◆ **About this exercise**: For this exercise, copy out each line of the material below that includes "bottom".
+++
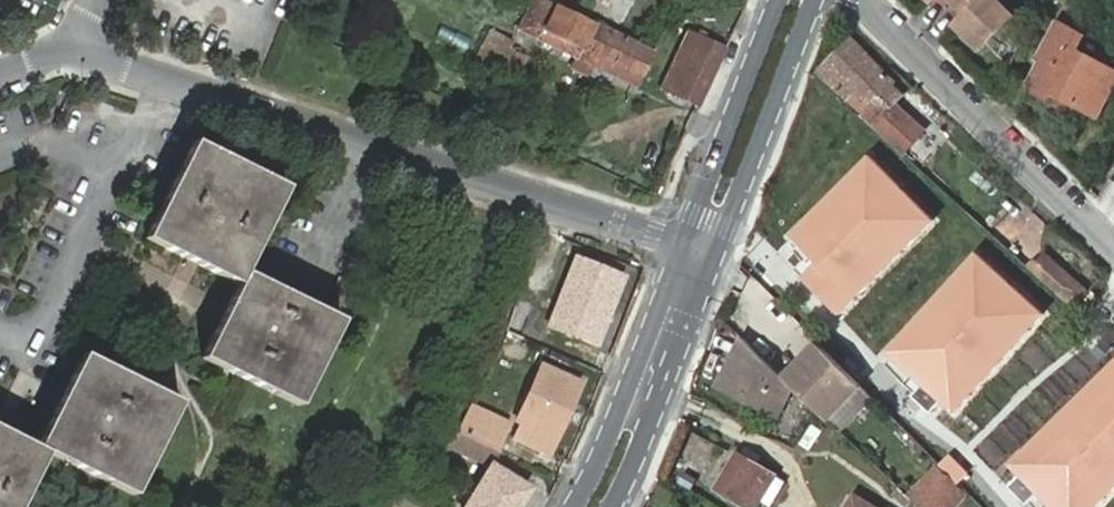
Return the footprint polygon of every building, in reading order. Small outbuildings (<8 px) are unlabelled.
[(542,0),(529,0),(515,30),(633,84),(651,49),(542,0)] [(967,9),(958,19),(984,42),(1016,6),(1009,0),(957,0),(967,9)] [(1075,102),(1098,114),(1113,82),(1113,73),(1075,50),(1081,37),(1055,23),(1036,60),(1039,61),(1025,88),(1049,101),(1055,91),(1075,102)] [(514,40),(490,27),(471,62),(495,75),(514,40)] [(695,105),(722,48),(689,31),(660,87),(695,105)] [(848,39),(816,73),(924,171),(937,157),(896,117),(892,120),(884,113),(888,109),(901,95),(889,84),(891,81),(848,39)] [(1070,113),(1075,102),(1055,91),(1049,101),(1070,113)] [(888,109),(884,113),(892,120),(896,117),(888,109)] [(287,188),(194,142),(146,238),(239,285),(203,357),(300,406),(343,321),(245,271),(287,188)] [(871,153),(789,235),(817,262),(802,277),(841,315),(937,219),(871,153)] [(1049,316),(979,253),(886,354),(956,417),(1049,316)] [(623,275),(574,256),(545,327),(595,347),(623,275)] [(1046,287),(1070,309),(1087,292),(1062,269),(1046,287)] [(527,339),(536,304),(516,298),(507,334),(527,339)] [(782,378),(740,336),(712,386),(780,423),(797,392),(782,378)] [(840,433),(872,399),(814,344),(782,378),(797,392),(840,433)] [(83,354),(37,446),(0,428),(0,506),(20,506),(48,452),(134,495),(181,404),(83,354)] [(1010,463),(1055,506),(1101,506),(1113,494),(1113,359),(1010,463)] [(581,384),(543,367),(516,425),(519,427),(515,439),(549,455),(581,384)] [(512,426),(471,406),(458,433),(475,441),(499,451),(512,426)] [(475,441),(458,433),(456,432),(447,442),(469,453),(475,441)] [(503,453),(499,451),(475,441),(469,453),(491,464),(497,467),(503,453)] [(729,450),(707,484),(740,503),(746,493),(759,500),(773,477),(729,450)] [(491,464),(464,506),(520,506),(530,491),(491,464)] [(938,466),(905,497),(916,506),(955,506),(968,495),(938,466)] [(847,506),(870,506),(854,496),(847,506)]
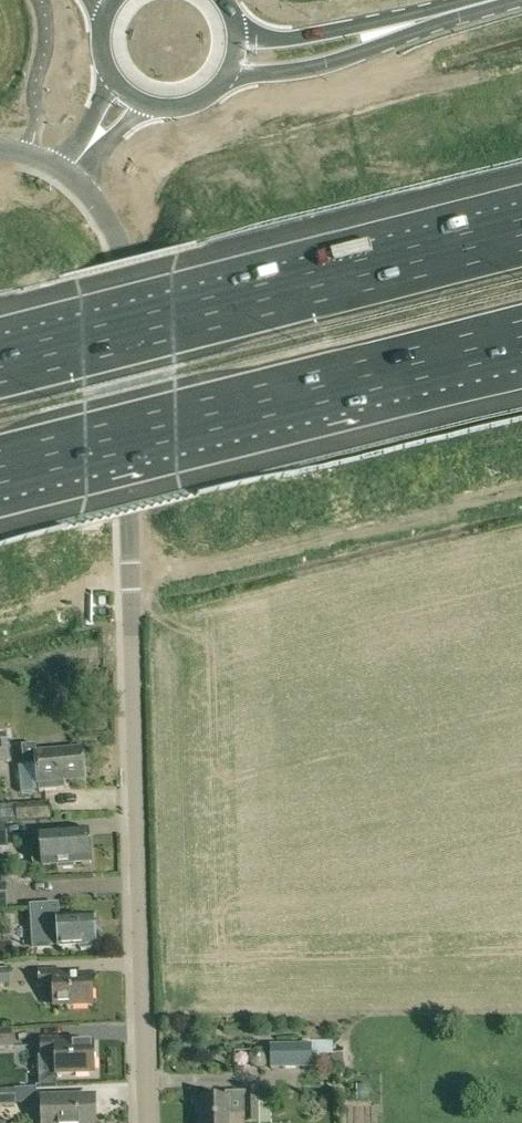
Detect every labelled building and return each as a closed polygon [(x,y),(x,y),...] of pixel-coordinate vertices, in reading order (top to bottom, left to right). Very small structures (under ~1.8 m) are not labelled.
[(13,759),(10,735),(0,736),(0,760),(13,759)] [(35,744),(22,746),(24,766),(37,765),(39,786),(38,786),(39,791),(64,789),(64,784),(64,782),(84,780),(81,749),(36,753),(35,744)] [(0,806),(0,822),(50,818),(49,801),(0,806)] [(85,831),(42,834),(45,866),(88,863),(85,831)] [(46,945),(58,945),(58,949),(60,949),(76,948),(80,952),(88,951),(91,947),(93,947),(91,916),(58,918),(56,918),(56,906),(33,907),(34,923),(31,927),(32,946),(37,950),(43,950),(46,945)] [(9,985),(8,968),(0,969),(0,986),(9,985)] [(59,971),(39,972),(40,985),(53,984),(54,1007),(92,1006),(91,976),(60,977),(59,971)] [(0,1030),(0,1049),(13,1048),(12,1029),(0,1030)] [(92,1045),(73,1045),(73,1039),(41,1040),(41,1057),(56,1056),(56,1075),(93,1074),(92,1045)] [(310,1041),(310,1045),(311,1056),(331,1055),(332,1067),(343,1067),(343,1053),(333,1053),(333,1040),(310,1041)] [(311,1056),(310,1045),(270,1046),(270,1069),(311,1069),(311,1056)] [(267,1052),(260,1048),(255,1049),(250,1053),(249,1059),(251,1064),(259,1068),(263,1068),(264,1067),(266,1066),(267,1064),(269,1060),(269,1056),(267,1052)] [(357,1085),(358,1101),(370,1100),(370,1085),(357,1085)] [(12,1090),(0,1090),(0,1105),(12,1104),(12,1090)] [(259,1101),(259,1099),(247,1099),(247,1093),(227,1093),(227,1099),(200,1100),(201,1120),(198,1122),(260,1122),(259,1101)] [(42,1099),(43,1122),(95,1122),(94,1097),(42,1099)] [(278,1122),(278,1100),(266,1100),(266,1122),(278,1122)]
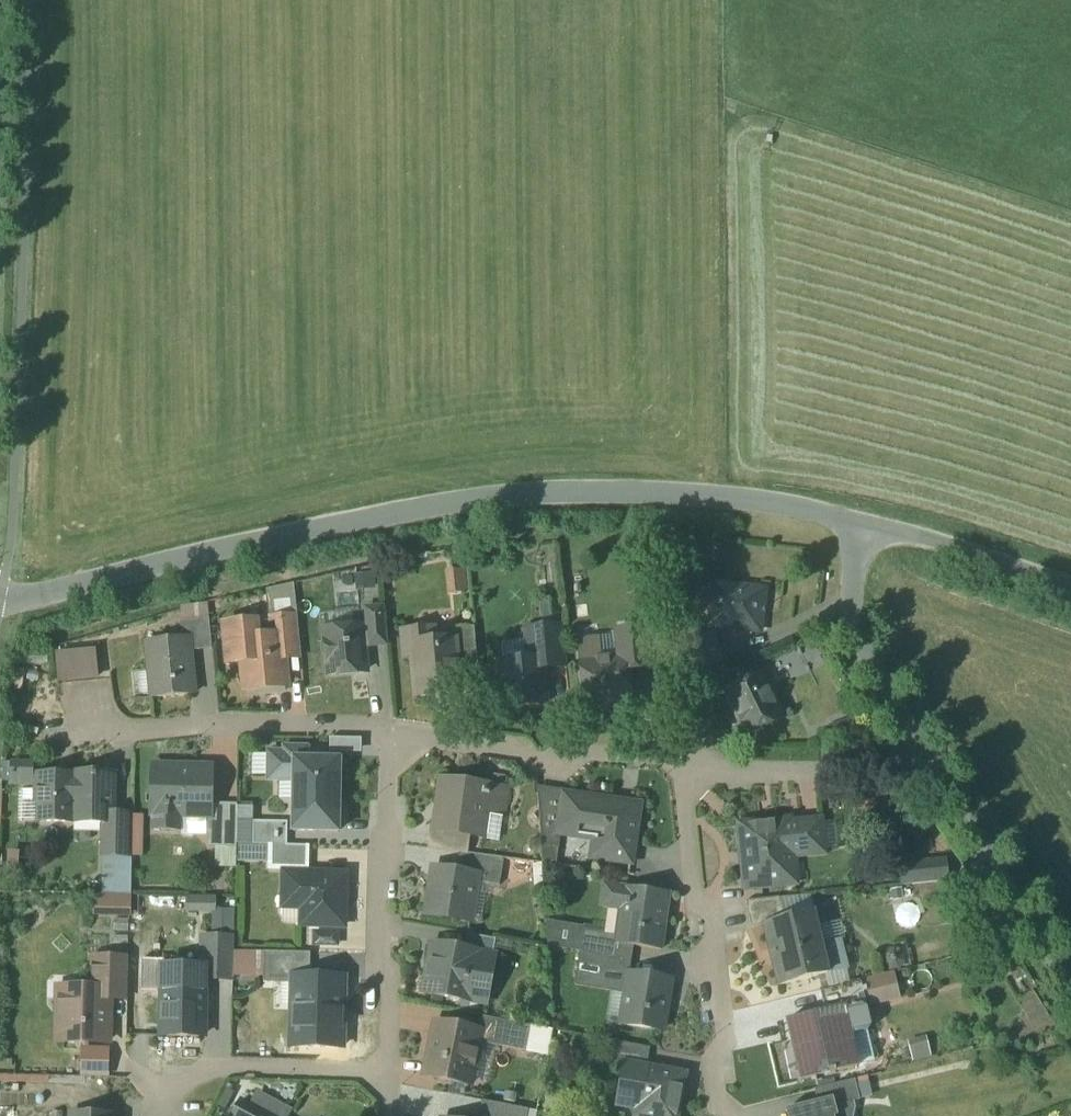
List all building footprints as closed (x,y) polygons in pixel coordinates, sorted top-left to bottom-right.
[(765,590),(715,584),(710,626),(760,632),(765,590)] [(384,608),(367,610),(370,646),(387,644),(384,608)] [(297,618),(268,621),(268,622),(269,637),(281,636),(283,659),(301,657),(297,618)] [(209,619),(180,622),(182,639),(190,638),(191,652),(212,649),(209,619)] [(268,622),(223,626),(227,664),(244,662),(247,690),(286,686),(283,659),(281,636),(269,637),(268,622)] [(475,627),(453,629),(454,640),(455,640),(458,668),(478,667),(475,627)] [(563,627),(530,630),(533,660),(542,659),(543,668),(546,668),(567,666),(563,627)] [(362,628),(325,632),(326,644),(324,647),(325,658),(328,660),(329,675),(366,672),(362,628)] [(651,628),(630,630),(634,669),(655,667),(651,628)] [(454,640),(437,642),(435,629),(401,632),(404,657),(413,656),(416,696),(460,692),(458,668),(455,640),(454,640)] [(695,638),(684,636),(683,650),(694,651),(695,638)] [(182,639),(147,642),(152,698),(195,694),(191,652),(190,638),(182,639)] [(721,641),(695,638),(694,651),(719,654),(721,641)] [(626,657),(581,661),(585,703),(630,699),(626,657)] [(546,668),(543,668),(542,659),(533,660),(501,663),(503,685),(499,690),(501,701),(505,704),(506,709),(546,705),(544,677),(546,673),(546,668)] [(773,700),(761,675),(726,692),(746,736),(783,718),(775,700),(773,700)] [(268,780),(294,781),(293,832),(338,832),(339,761),(307,760),(307,748),(284,748),(284,753),(268,753),(268,780)] [(212,769),(153,768),(152,814),(154,814),(154,829),(179,830),(179,814),(211,815),(212,769)] [(114,775),(74,774),(74,776),(73,823),(104,823),(112,823),(113,814),(114,775)] [(73,823),(74,776),(40,776),(40,797),(36,797),(36,822),(73,823)] [(487,789),(444,783),(438,827),(438,829),(471,833),(481,834),(484,810),(502,813),(504,792),(487,790),(487,789)] [(639,806),(578,798),(576,808),(563,806),(563,809),(560,830),(562,830),(602,835),(599,858),(631,863),(639,806)] [(563,809),(539,806),(542,845),(559,848),(562,830),(560,830),(563,809)] [(238,807),(217,807),(216,857),(237,858),(238,807)] [(132,815),(113,814),(112,823),(104,823),(103,855),(131,856),(132,815)] [(789,821),(740,826),(741,829),(742,828),(744,848),(743,848),(747,888),(790,884),(787,856),(823,853),(820,822),(790,825),(789,821)] [(288,822),(254,822),(254,845),(272,845),(287,845),(288,822)] [(471,833),(438,829),(438,827),(435,826),(432,849),(466,854),(468,854),(471,833)] [(287,845),(272,845),(272,867),(307,868),(307,846),(287,845)] [(504,859),(468,854),(466,854),(464,872),(478,874),(476,882),(500,886),(504,859)] [(945,861),(900,865),(902,886),(948,881),(945,861)] [(464,872),(435,867),(427,914),(470,921),(476,882),(478,874),(464,872)] [(346,874),(284,873),(284,898),(303,899),(302,925),(344,927),(346,874)] [(665,894),(616,887),(613,908),(626,910),(621,944),(661,950),(666,915),(663,915),(665,894)] [(779,898),(746,902),(754,928),(765,925),(765,924),(784,920),(779,898)] [(784,920),(765,924),(765,925),(780,986),(824,975),(817,946),(819,946),(811,913),(784,920)] [(617,937),(583,931),(580,952),(613,957),(617,937)] [(496,939),(468,934),(466,949),(493,956),(496,939)] [(235,939),(203,938),(202,979),(233,979),(235,939)] [(466,949),(465,949),(433,943),(429,965),(431,965),(426,992),(424,992),(424,993),(471,1002),(475,982),(487,985),(493,956),(466,949)] [(311,953),(265,952),(264,983),(299,984),(300,976),(310,976),(311,953)] [(613,957),(580,952),(577,973),(622,981),(626,959),(613,957)] [(129,960),(94,959),(93,989),(109,990),(109,999),(128,999),(129,960)] [(893,973),(861,981),(867,1007),(899,999),(893,973)] [(671,980),(630,974),(621,1024),(662,1031),(671,980)] [(310,976),(300,976),(299,984),(299,1006),(294,1006),(294,1031),(342,1032),(343,1003),(340,1003),(341,979),(343,979),(343,977),(310,976)] [(860,980),(824,989),(829,1010),(843,1007),(845,1014),(867,1009),(867,1007),(861,981),(860,980)] [(93,989),(78,989),(78,997),(61,996),(60,1014),(59,1014),(58,1041),(108,1042),(109,999),(109,990),(93,989)] [(204,991),(163,990),(163,1035),(203,1036),(204,991)] [(829,1010),(787,1020),(802,1080),(857,1067),(850,1036),(868,1032),(871,1026),(867,1009),(845,1014),(843,1007),(829,1010)] [(532,1026),(483,1017),(481,1031),(482,1032),(480,1043),(527,1051),(532,1026)] [(481,1031),(436,1022),(425,1076),(471,1085),(480,1043),(482,1032),(481,1031)] [(650,1048),(612,1041),(607,1067),(622,1070),(624,1062),(647,1066),(650,1048)] [(624,1062),(622,1070),(618,1093),(639,1097),(635,1115),(678,1115),(681,1102),(679,1101),(684,1074),(647,1066),(624,1062)] [(855,1081),(821,1089),(824,1101),(833,1099),(835,1106),(852,1102),(860,1100),(855,1081)] [(835,1106),(833,1099),(824,1101),(786,1111),(788,1115),(837,1115),(835,1106)] [(486,1102),(483,1115),(528,1115),(529,1110),(486,1102)] [(835,1106),(837,1115),(852,1115),(854,1109),(852,1102),(835,1106)]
+++
◆ **Written response**:
Detect every labelled building and return each as a closed polygon [(x,y),(x,y),...] of pixel-coordinate vertices, in reading order (top to bottom, left to right). Very small structures (under ~1.8 m) are not labelled.
List all building footprints as closed (x,y) polygons in pixel coordinates, sorted top-left to bottom-right.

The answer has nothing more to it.